TASK TO COMPLETE:
Would you please print exactly the lines that run from the one with "U10: NOR CD4001" to the last line of the data, both included, without any pictures?

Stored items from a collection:
====

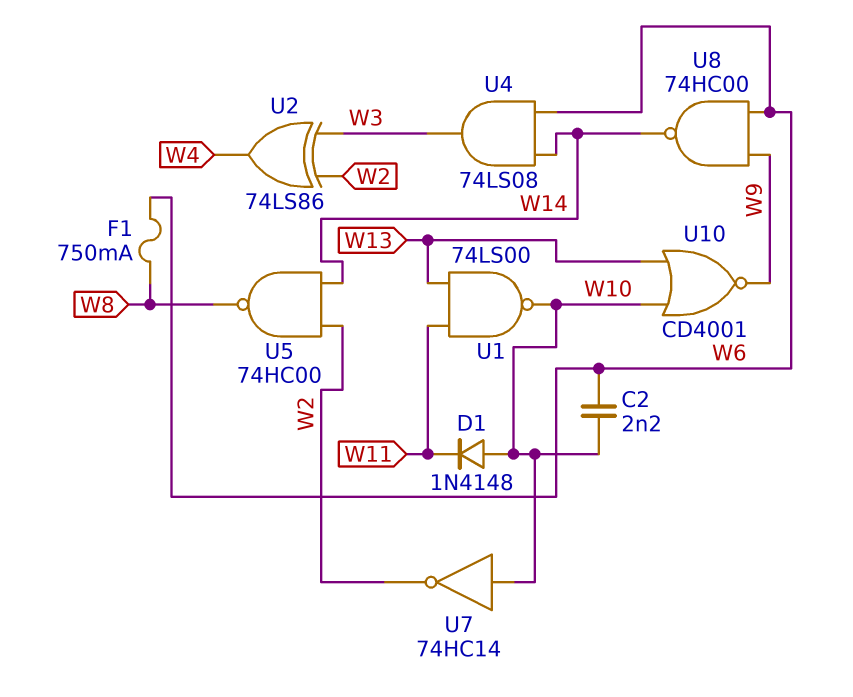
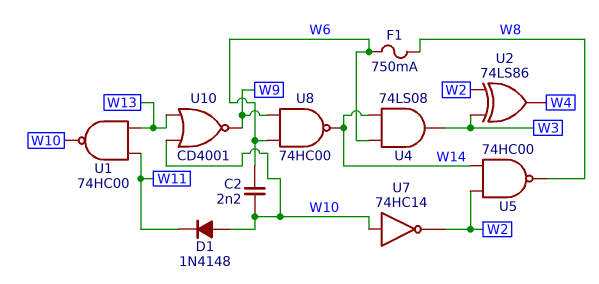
U1: NAND 74LS00 (in W11, in W13, out W10) -> NAND 74HC00 (in W11, in W13, out W10)

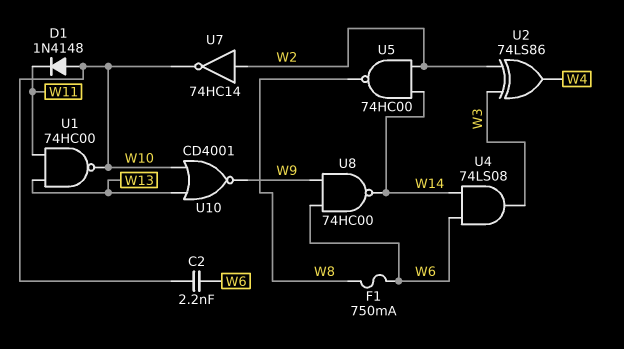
U7: NOT 74HC14 (in W10, out W2) -> NOT 74HC14 (in W2, out W10)

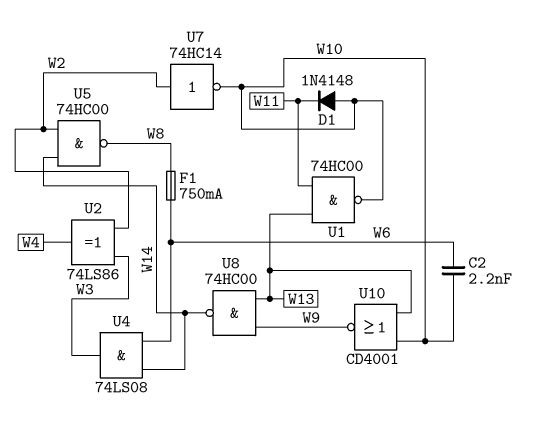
U8: NAND 74HC00 (in W6, in W9, out W14) -> NAND 74HC00 (in W9, in W13, out W14)

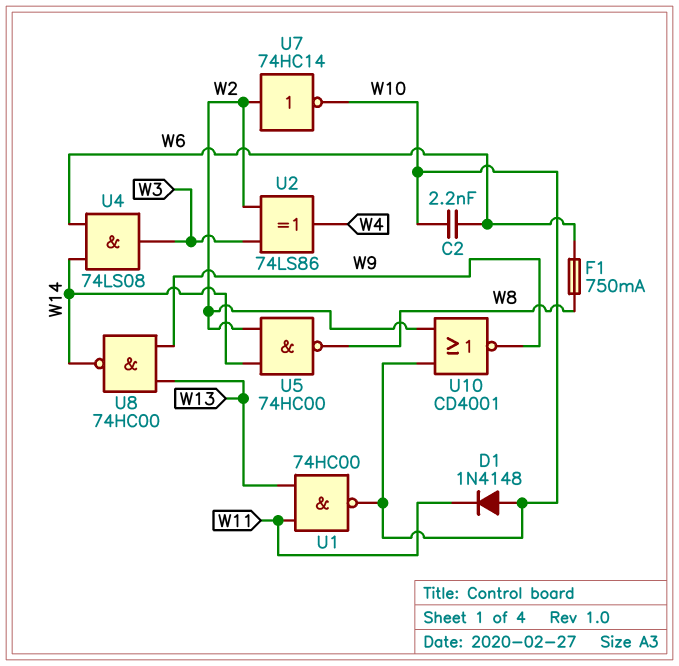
U10: NOR CD4001 (in W10, in W13, out W9) -> NOR CD4001 (in W2, in W10, out W9)

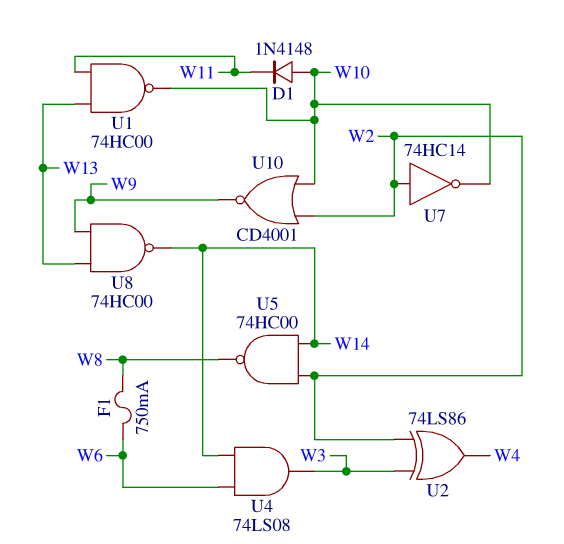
C2: 2.2nF (W6, W10) -> none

====

RESPONSE TO THIS TASK:
U10: NOR CD4001 (in W10, in W13, out W9) -> NOR CD4001 (in W2, in W10, out W9)

C2: 2.2nF (W6, W10) -> none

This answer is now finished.